• [Directive]: Copy out word for word the stretch of lines that opens with the one containing "Jana: 9:29 -> 9:53" and closes with the one containing "Iris: 02:07 -> 20:00", both included.

• [Extracted data]:
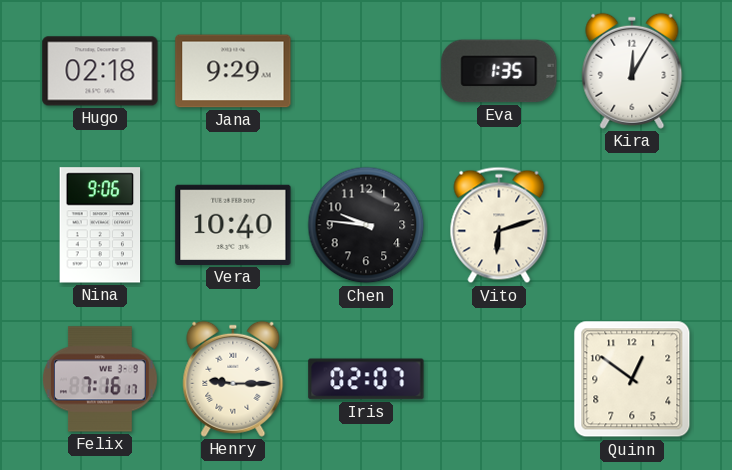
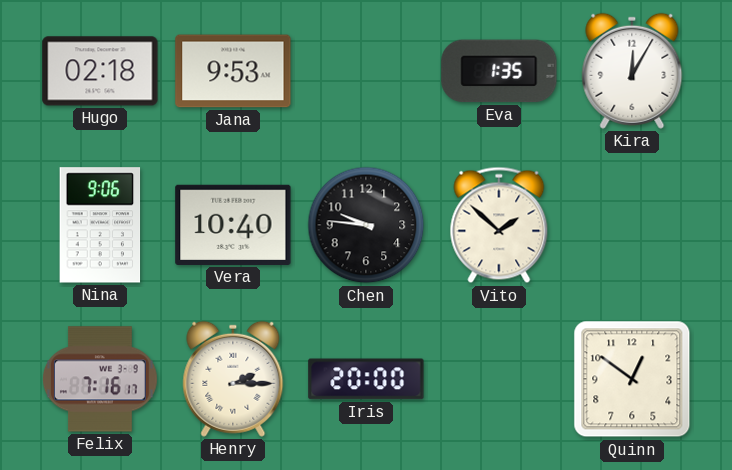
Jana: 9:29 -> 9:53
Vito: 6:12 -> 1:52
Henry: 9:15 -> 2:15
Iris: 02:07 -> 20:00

...

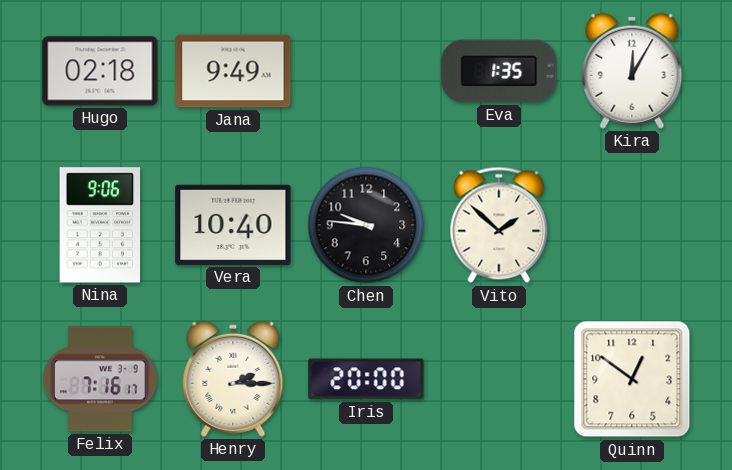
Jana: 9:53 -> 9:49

• [Response to this exercise]:
Jana: 9:29 -> 9:53
Vito: 6:12 -> 1:52
Henry: 9:15 -> 2:15
Iris: 02:07 -> 20:00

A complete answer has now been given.